### GOAL OF THE EXERCISE:
Quote, exactly, the line holding "R8: 47 (DGND, NET4) -> 6.8k (DGND, NET4)" and all lines after it to the end of the records below. Exclude pictures.

### Structured diff data:
__________________________________________________

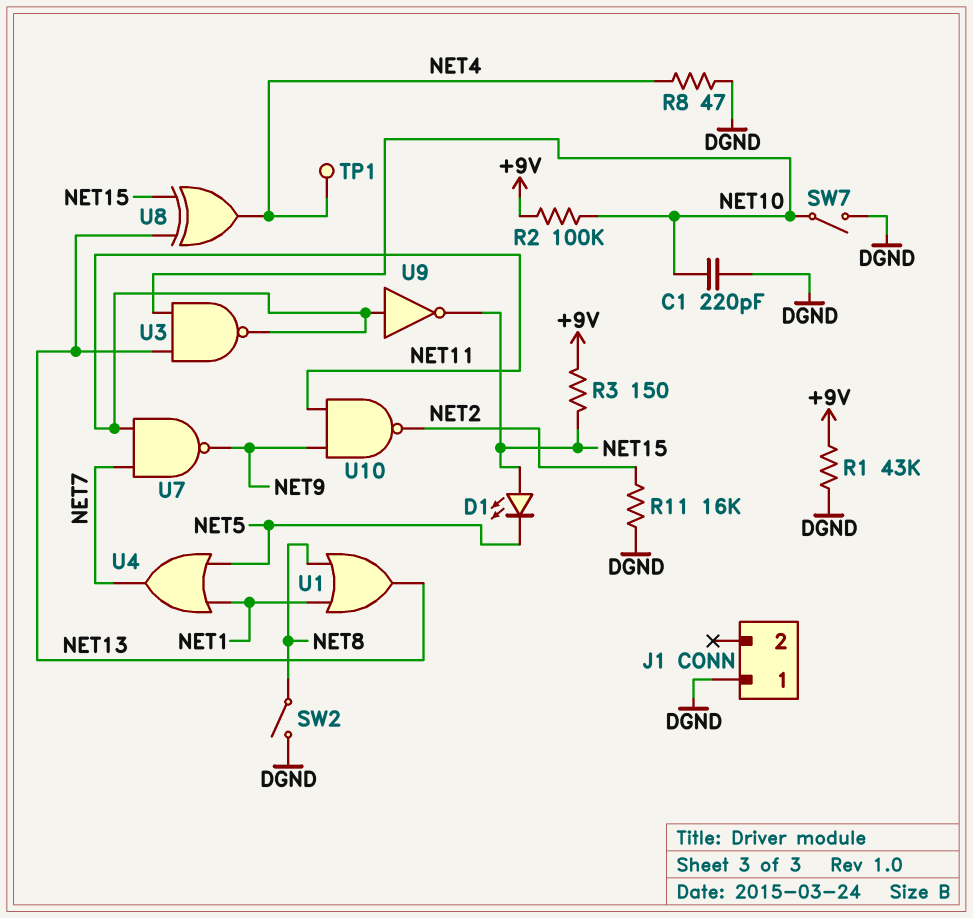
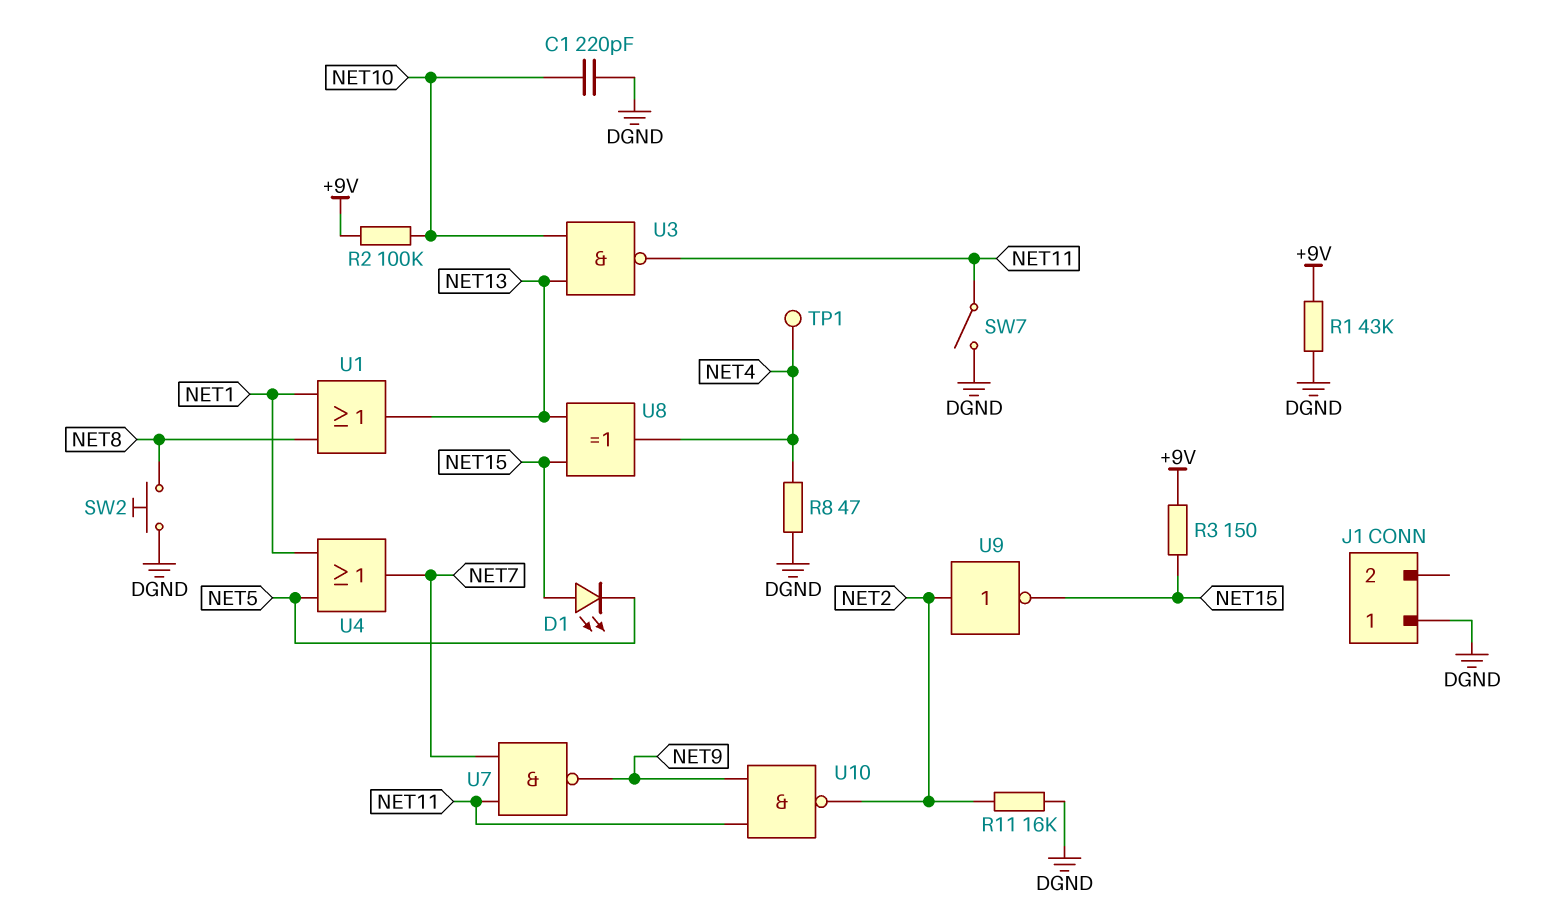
SW2: switch (DGND, NET8) -> button (DGND, NET8)
SW7: switch (DGND, NET10) -> switch (DGND, NET11)
U9: NOT (in NET11, out NET15) -> NOT (in NET2, out NET15)

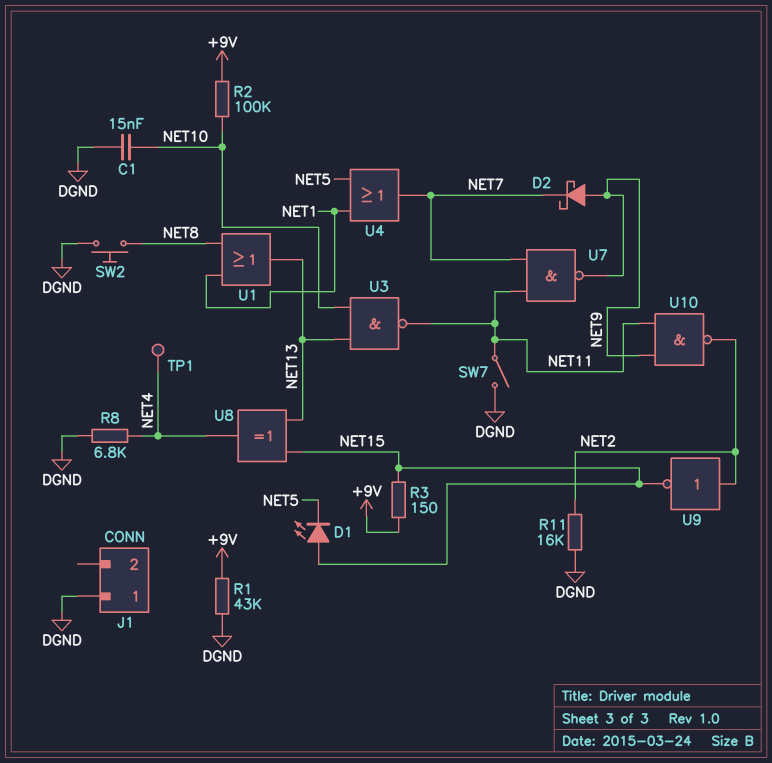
C1: 220pF (DGND, NET10) -> 15nF (DGND, NET10)
D2: none -> schottky (A NET9, K NET7)
R8: 47 (DGND, NET4) -> 6.8k (DGND, NET4)

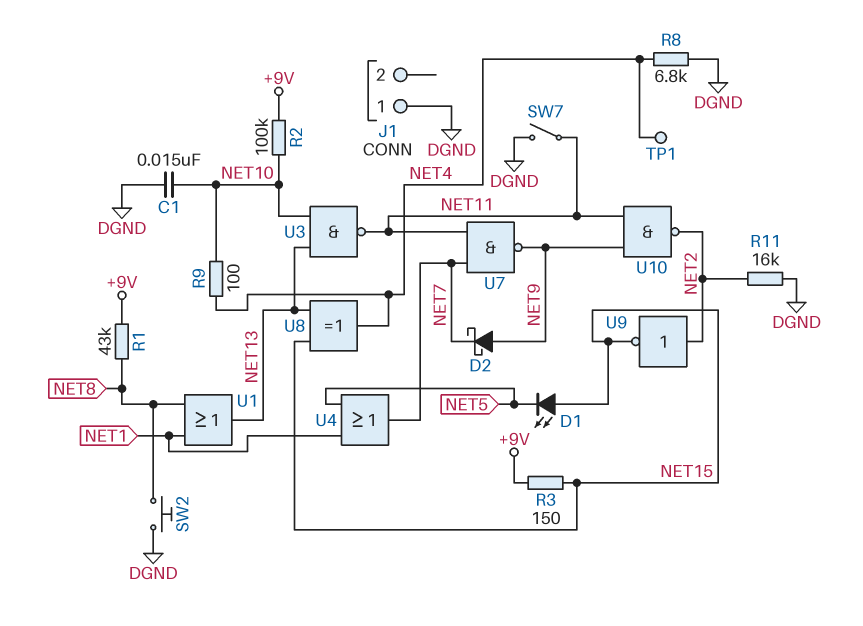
R1: 43k (+9V, DGND) -> 43k (+9V, NET8)
R9: none -> 100 (NET4, NET10)

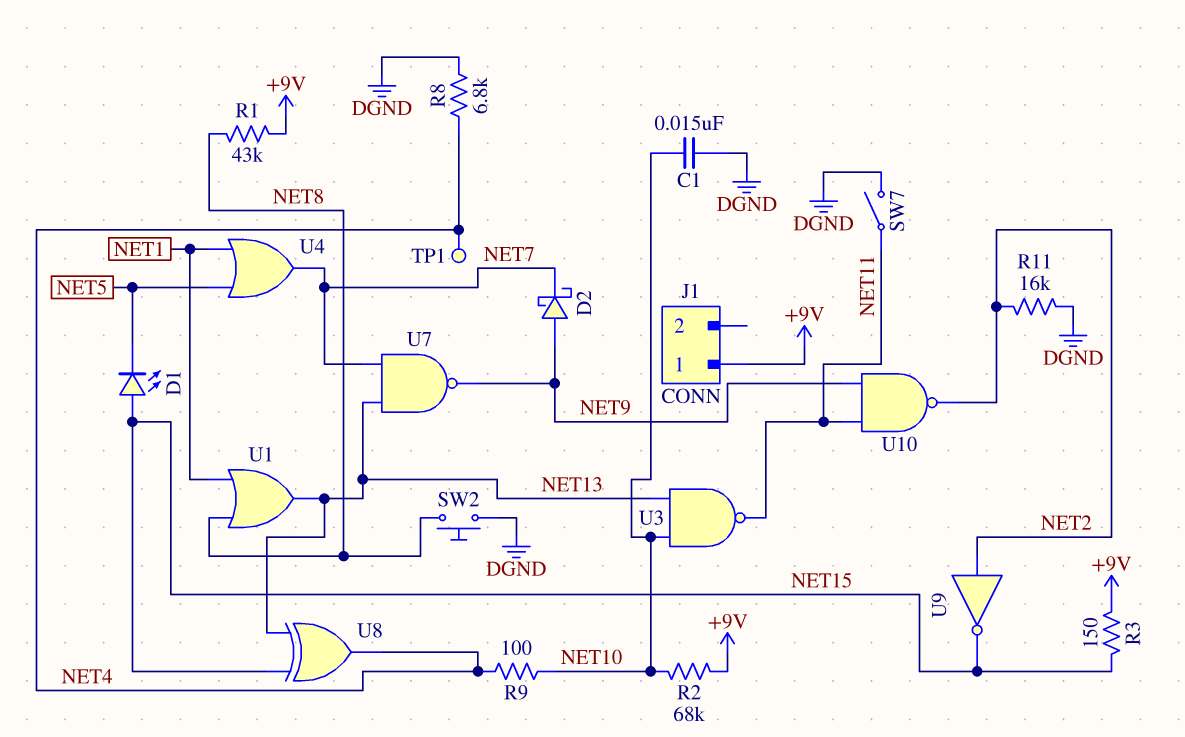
J1 pin 1: DGND -> +9V
R2: 100k (+9V, NET10) -> 68k (+9V, NET10)
U7: NAND (in NET7, in NET11, out NET9) -> NAND (in NET7, in NET13, out NET9)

__________________________________________________

### WRITTEN ANSWER:
R8: 47 (DGND, NET4) -> 6.8k (DGND, NET4)

R1: 43k (+9V, DGND) -> 43k (+9V, NET8)
R9: none -> 100 (NET4, NET10)

J1 pin 1: DGND -> +9V
R2: 100k (+9V, NET10) -> 68k (+9V, NET10)
U7: NAND (in NET7, in NET11, out NET9) -> NAND (in NET7, in NET13, out NET9)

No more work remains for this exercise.